Exercise: Could you transcribe every record below exactly, leaving out the pictures?

(Source data begins)

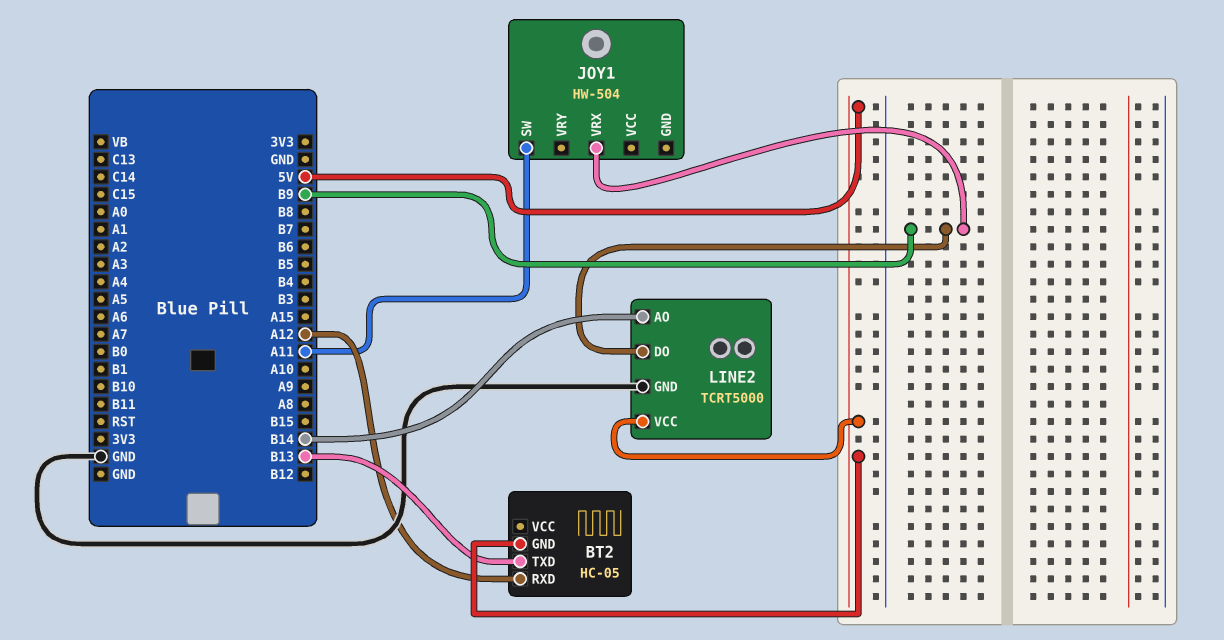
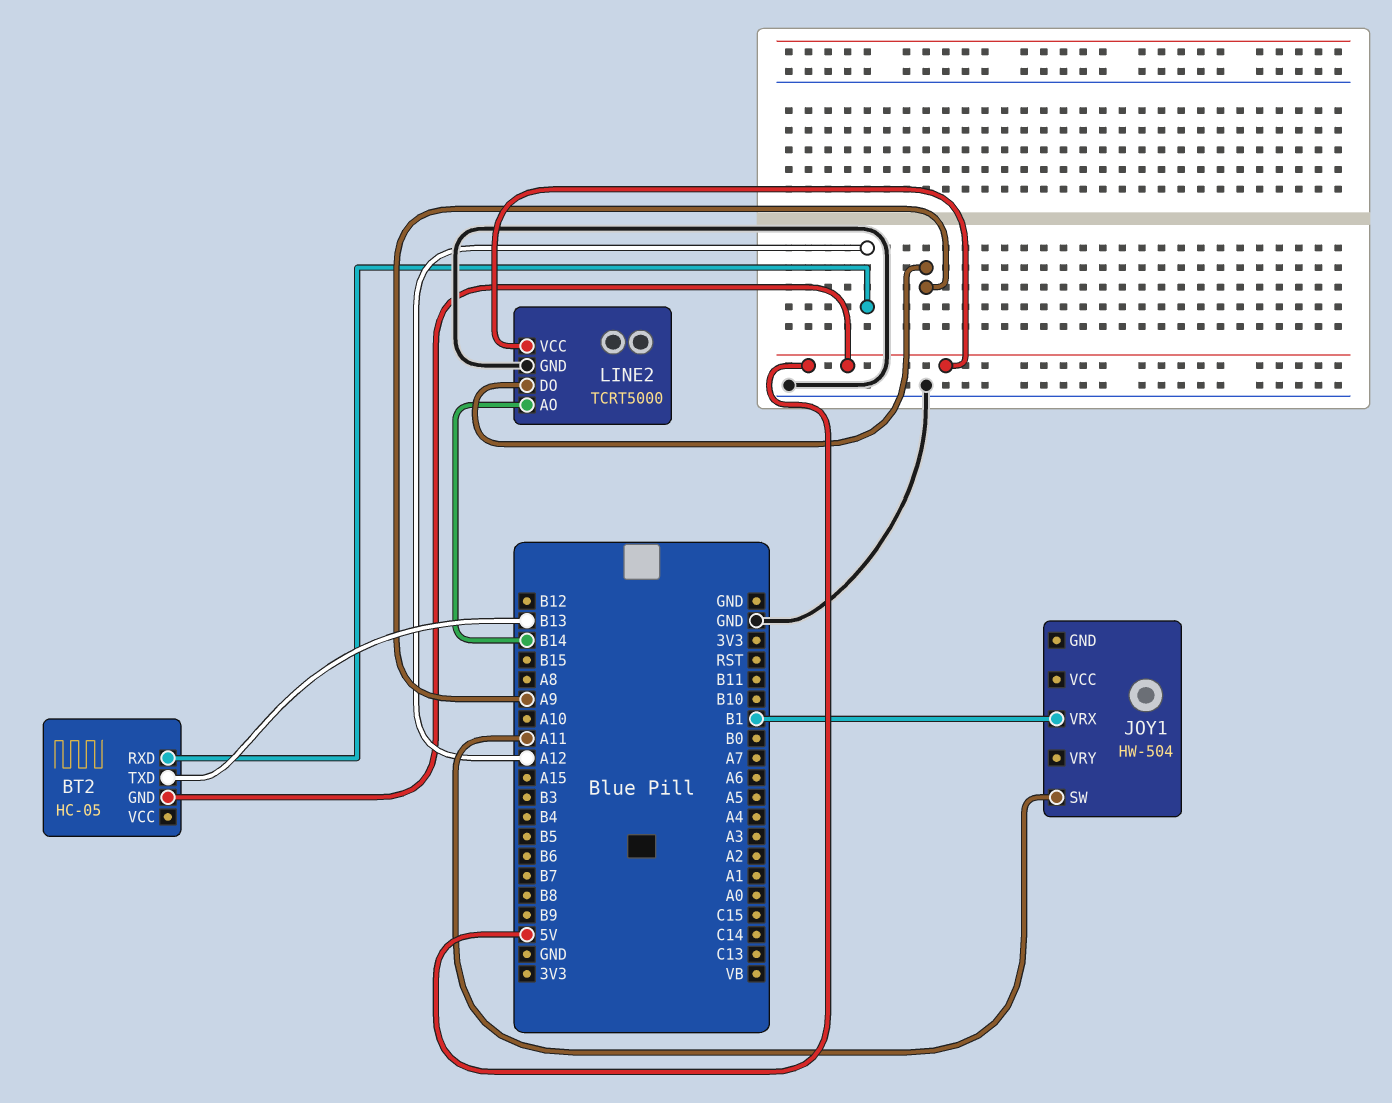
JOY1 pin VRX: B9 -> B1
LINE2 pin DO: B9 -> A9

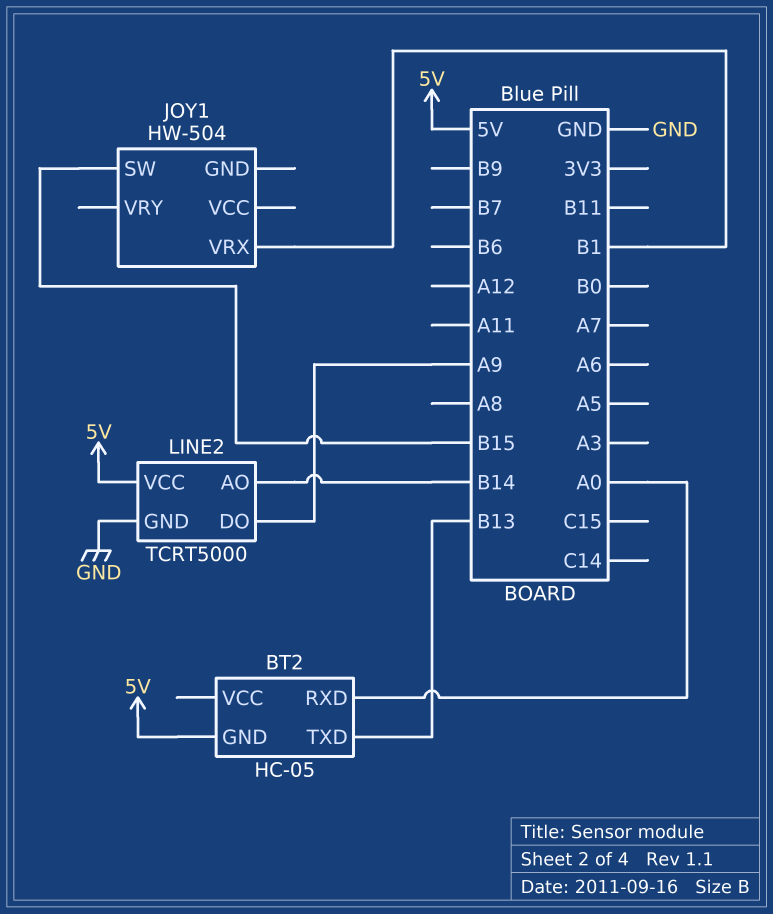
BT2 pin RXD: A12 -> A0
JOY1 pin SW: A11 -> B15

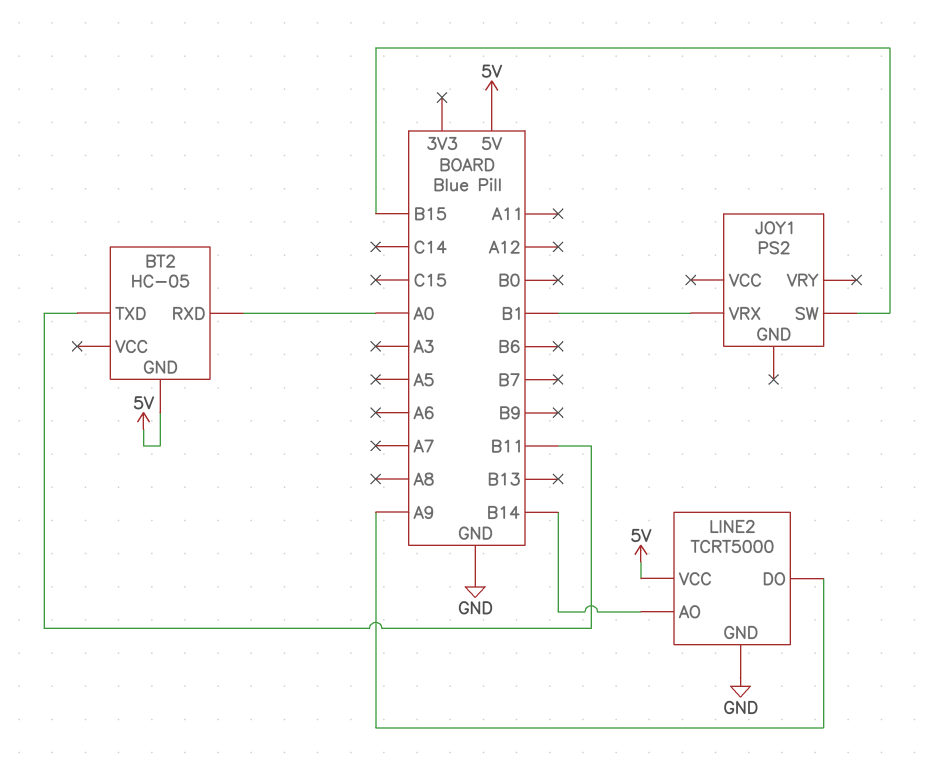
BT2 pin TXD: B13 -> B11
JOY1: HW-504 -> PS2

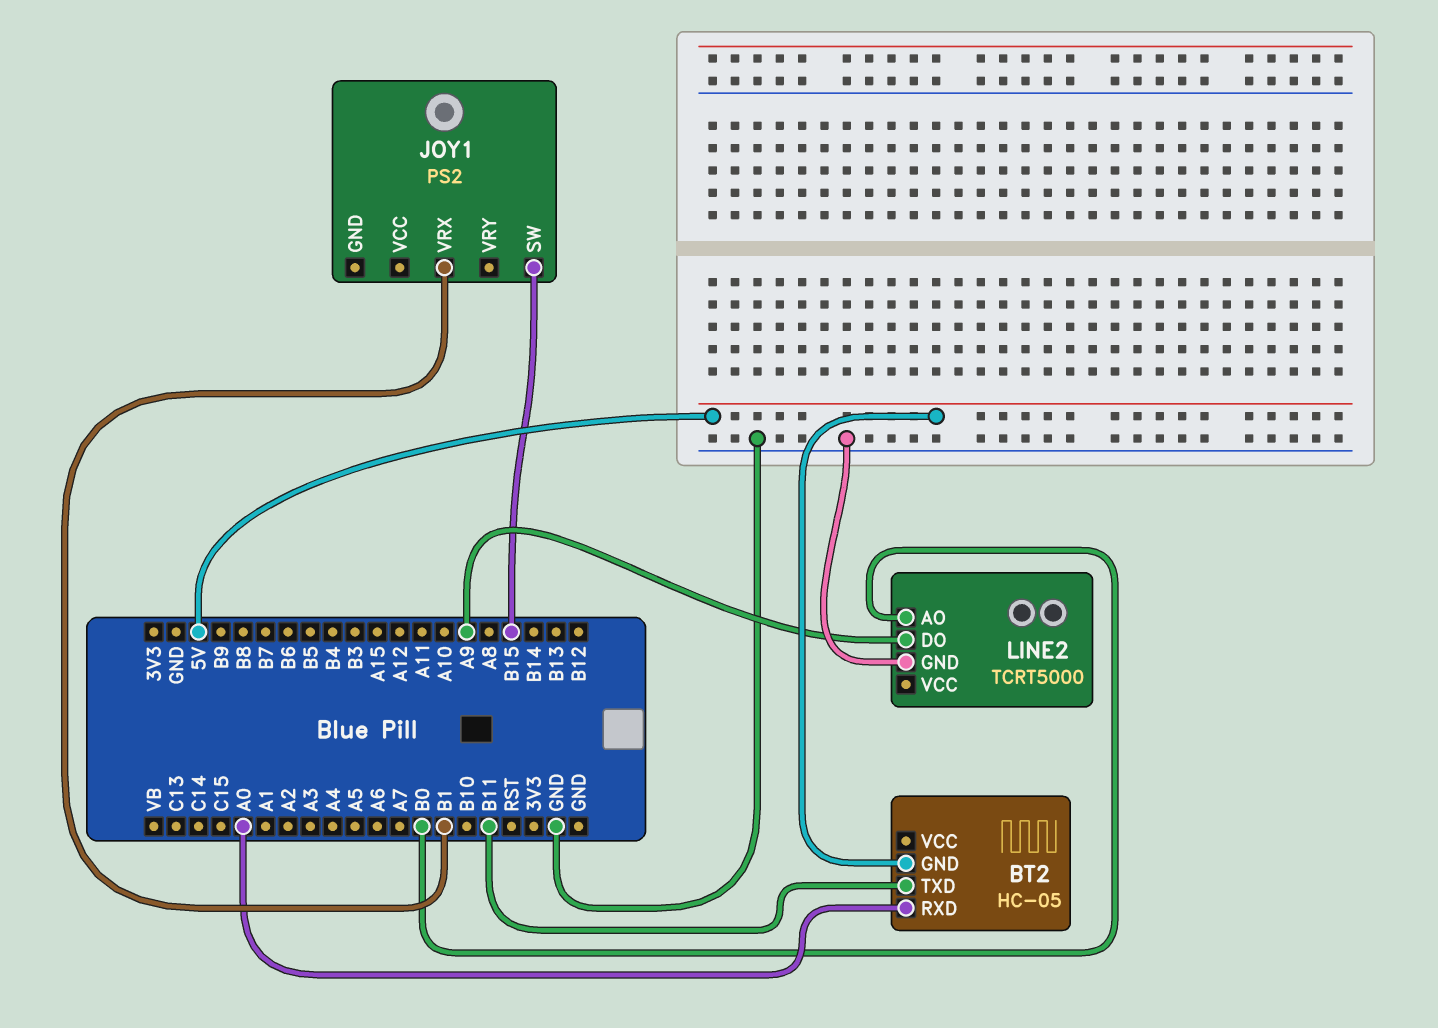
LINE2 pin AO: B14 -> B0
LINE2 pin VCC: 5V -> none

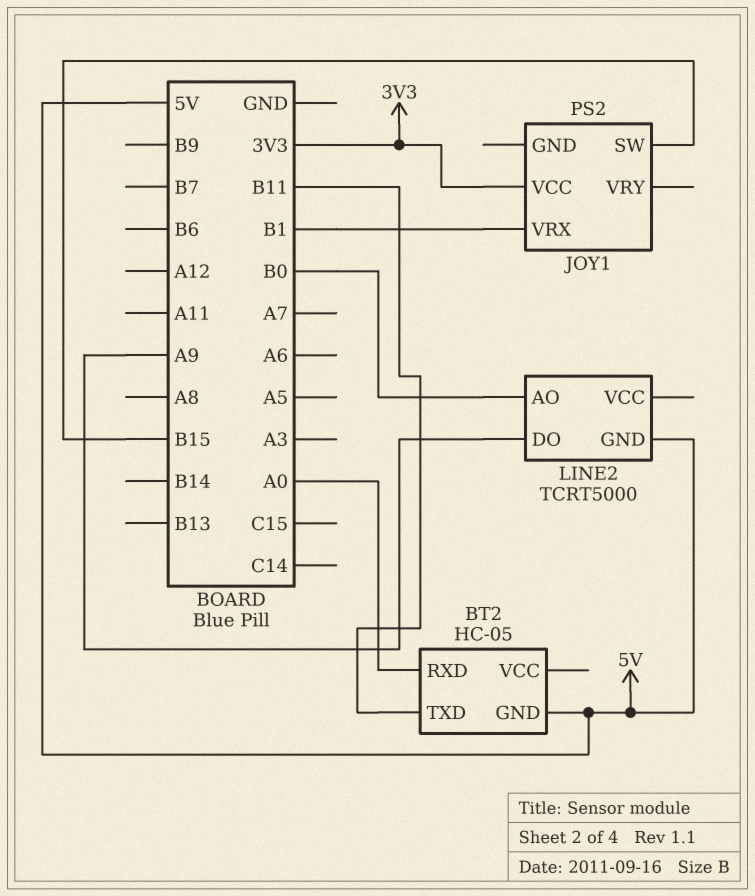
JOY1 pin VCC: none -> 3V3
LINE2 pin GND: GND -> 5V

(Source data ends)

Your response:
JOY1 pin VRX: B9 -> B1
LINE2 pin DO: B9 -> A9

BT2 pin RXD: A12 -> A0
JOY1 pin SW: A11 -> B15

BT2 pin TXD: B13 -> B11
JOY1: HW-504 -> PS2

LINE2 pin AO: B14 -> B0
LINE2 pin VCC: 5V -> none

JOY1 pin VCC: none -> 3V3
LINE2 pin GND: GND -> 5V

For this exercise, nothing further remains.